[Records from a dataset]
↓

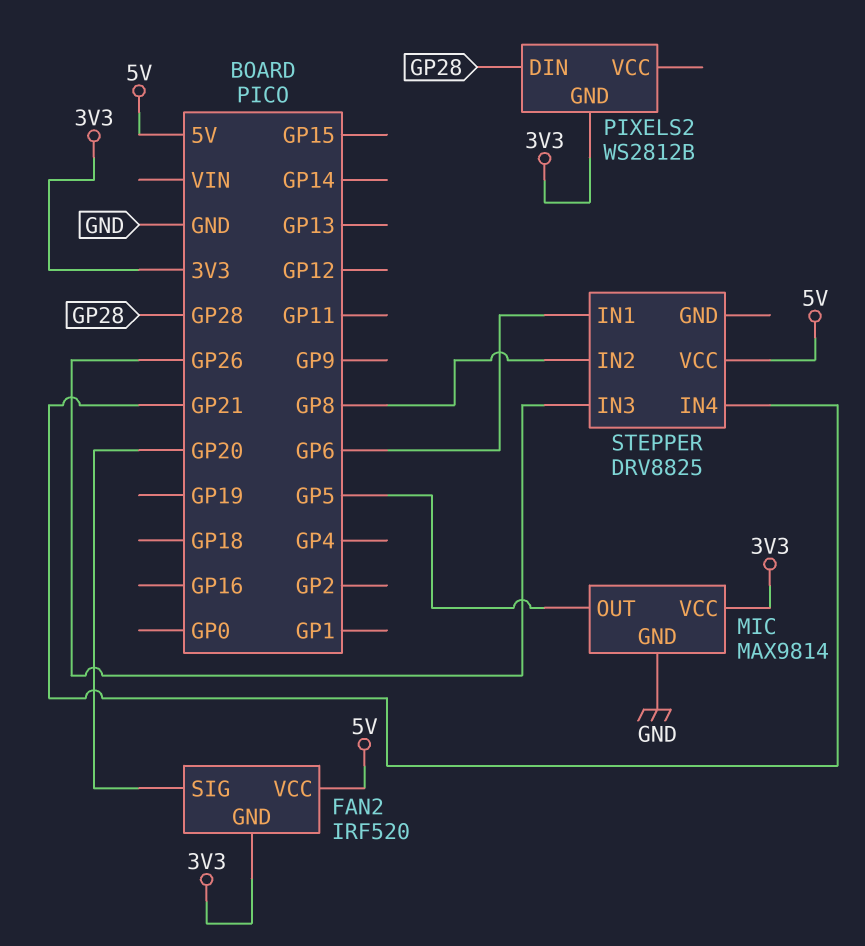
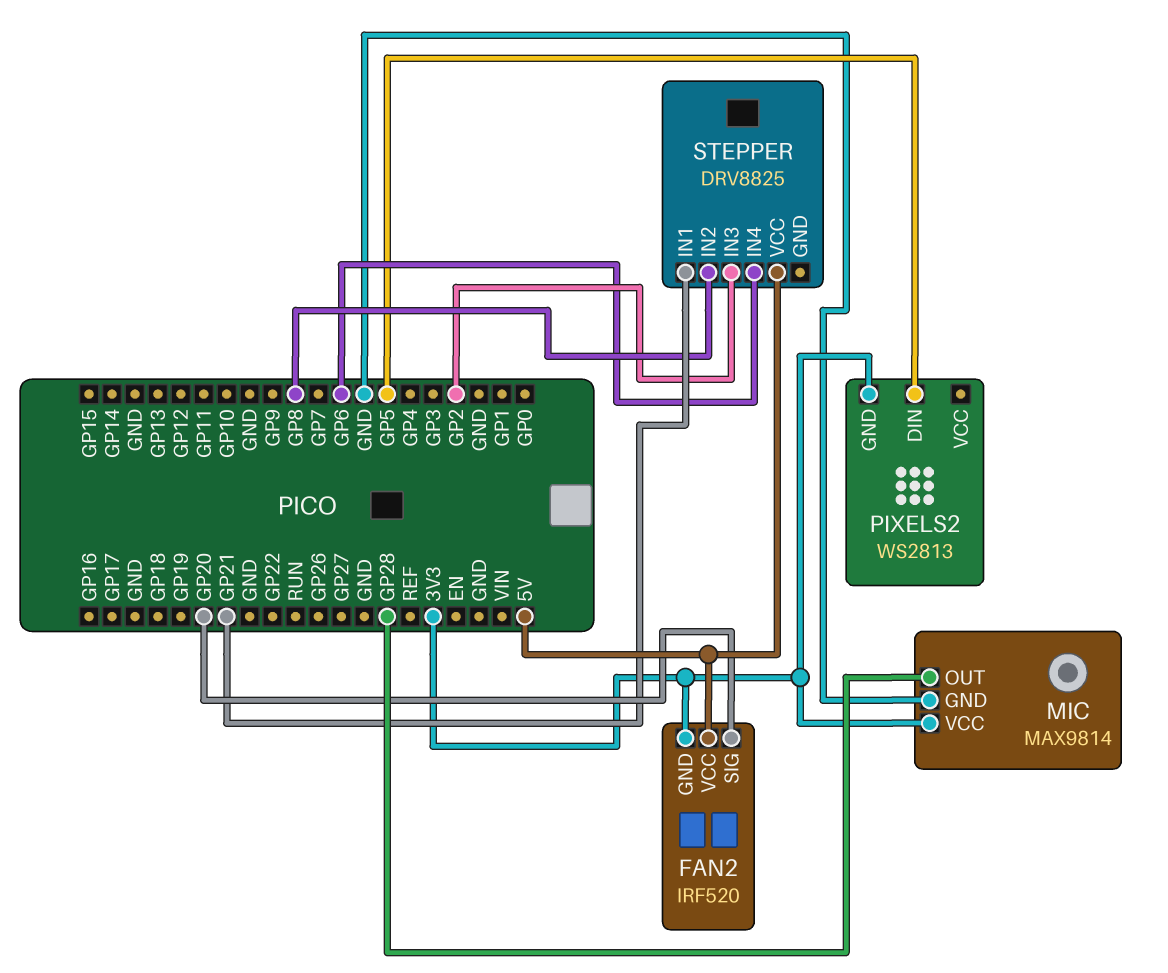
MIC pin OUT: GP5 -> GP28
PIXELS2: WS2812B -> WS2813
PIXELS2 pin DIN: GP28 -> GP5
STEPPER pin IN1: GP6 -> GP21
STEPPER pin IN3: GP26 -> GP2
STEPPER pin IN4: GP21 -> GP6

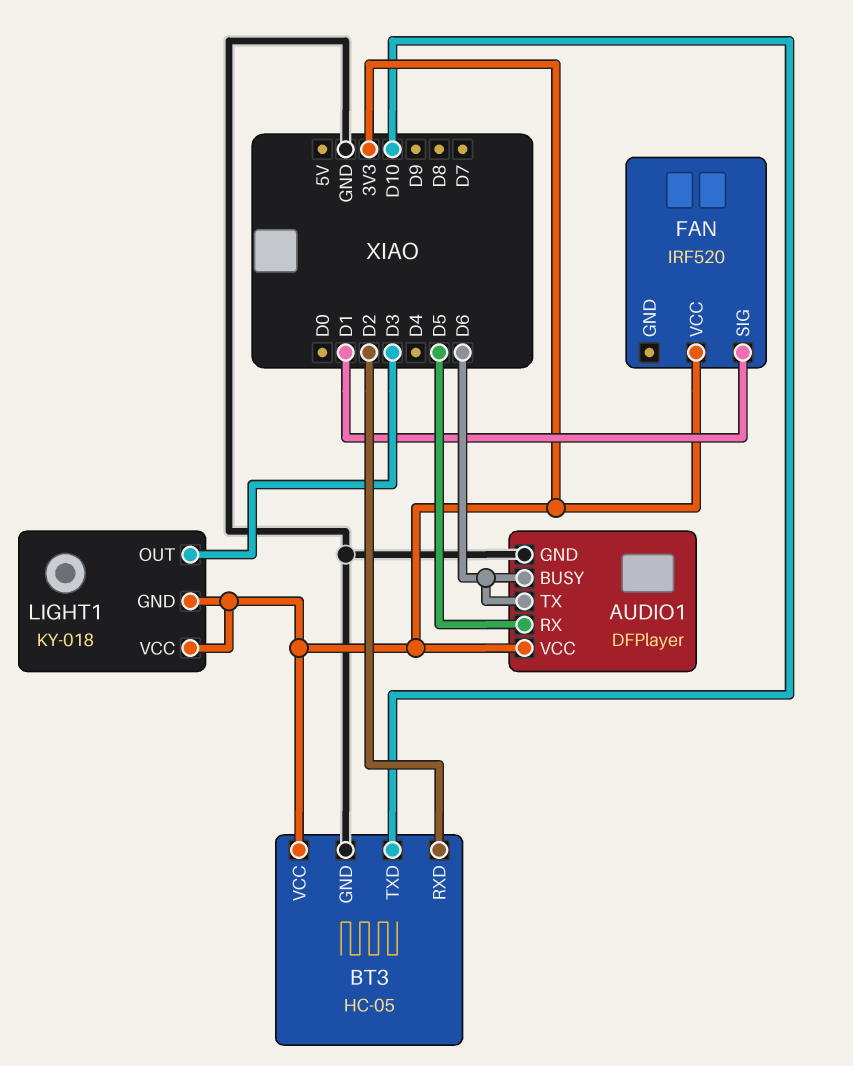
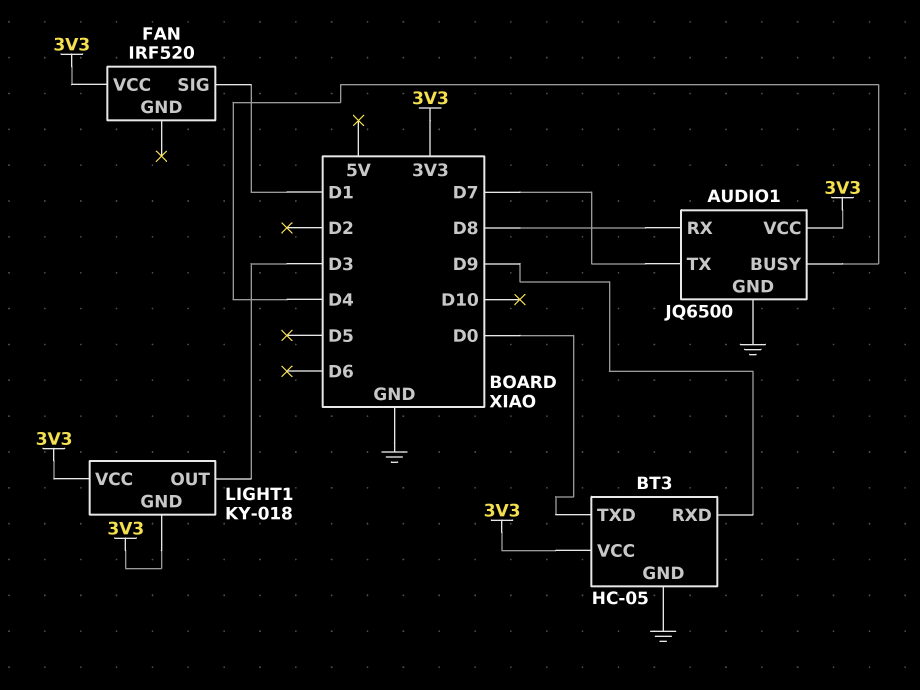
AUDIO1: DFPlayer -> JQ6500
AUDIO1 pin BUSY: D6 -> D4
AUDIO1 pin RX: D5 -> D8
AUDIO1 pin TX: D6 -> D7
BT3 pin RXD: D2 -> D9
BT3 pin TXD: D10 -> D0

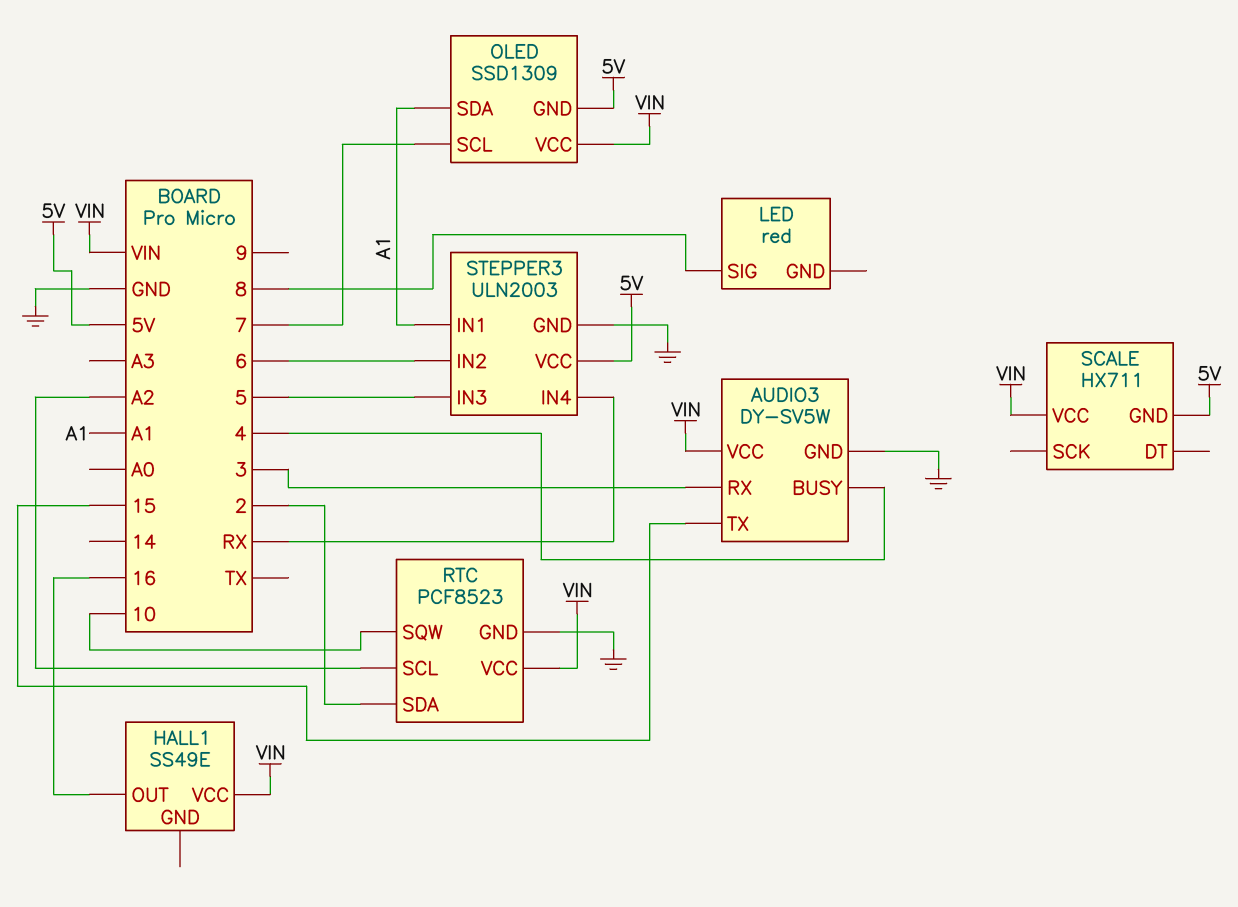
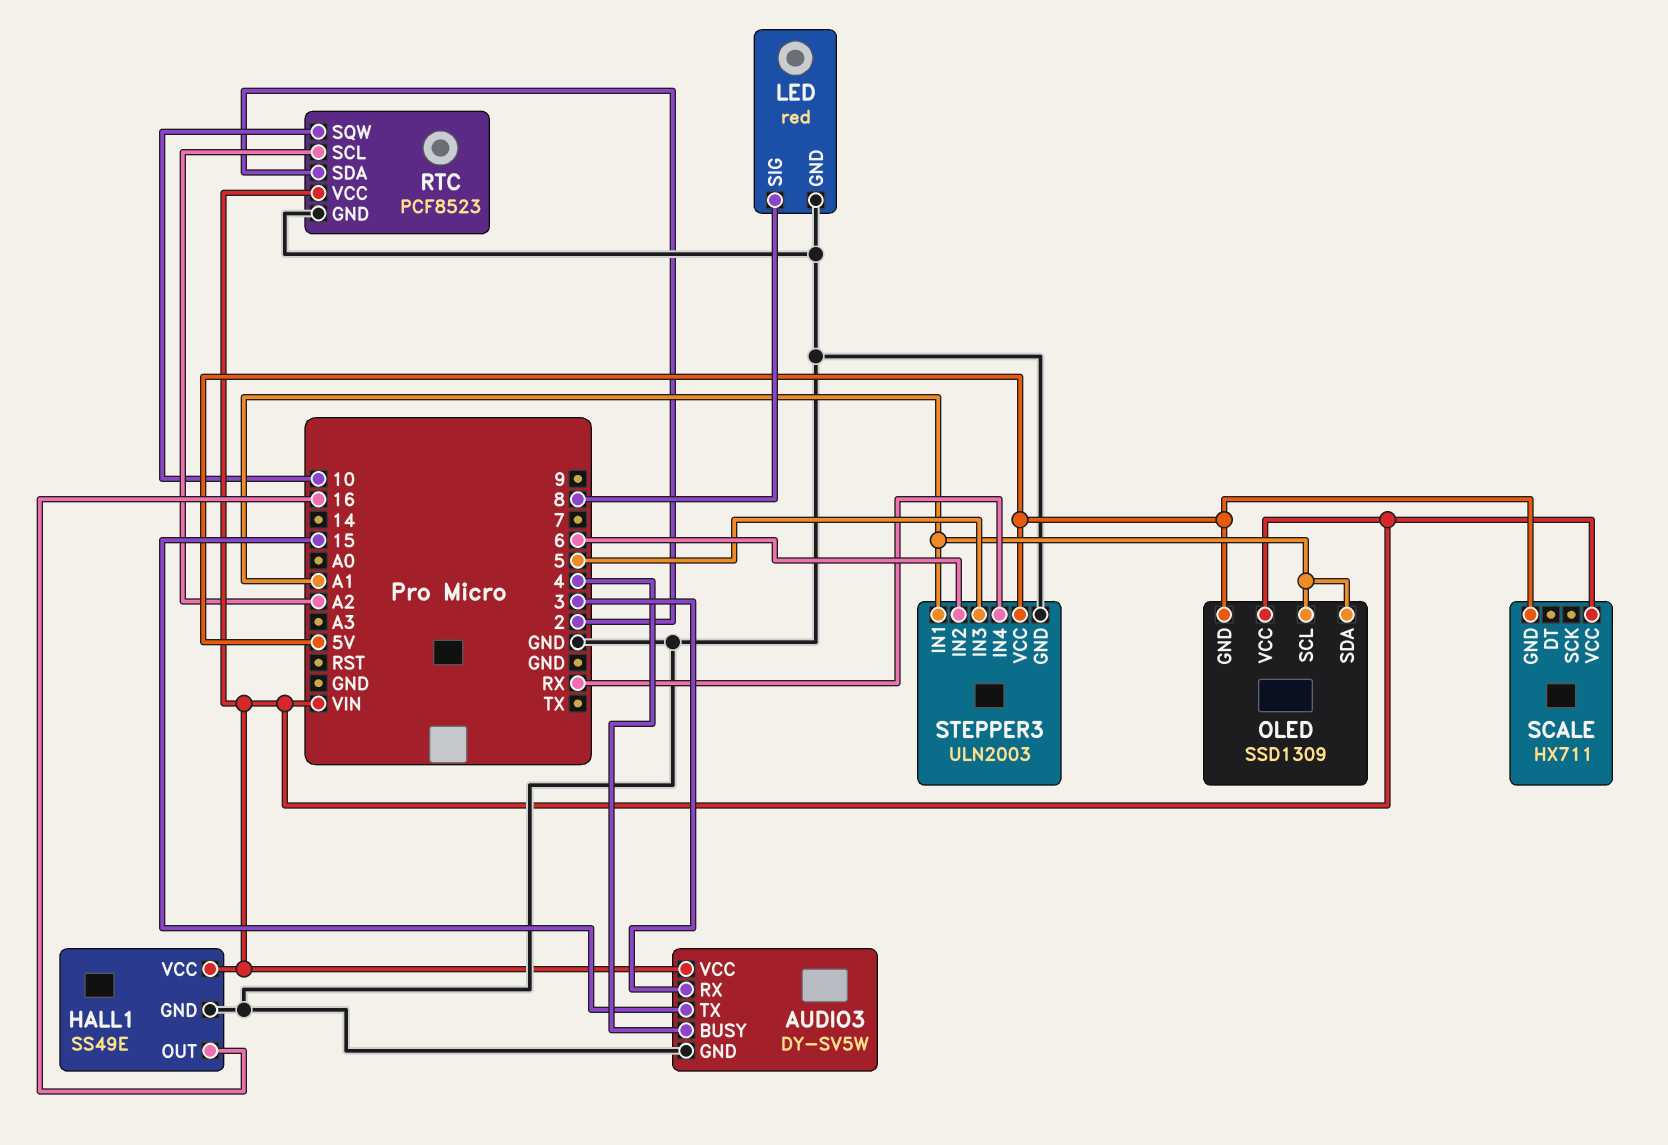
HALL1 pin GND: none -> GND
LED pin GND: none -> GND
OLED pin SCL: 7 -> A1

↑

> Problem statement: Output all the entries exactly, minus any pictures.

> Solution for this problem:
MIC pin OUT: GP5 -> GP28
PIXELS2: WS2812B -> WS2813
PIXELS2 pin DIN: GP28 -> GP5
STEPPER pin IN1: GP6 -> GP21
STEPPER pin IN3: GP26 -> GP2
STEPPER pin IN4: GP21 -> GP6

AUDIO1: DFPlayer -> JQ6500
AUDIO1 pin BUSY: D6 -> D4
AUDIO1 pin RX: D5 -> D8
AUDIO1 pin TX: D6 -> D7
BT3 pin RXD: D2 -> D9
BT3 pin TXD: D10 -> D0

HALL1 pin GND: none -> GND
LED pin GND: none -> GND
OLED pin SCL: 7 -> A1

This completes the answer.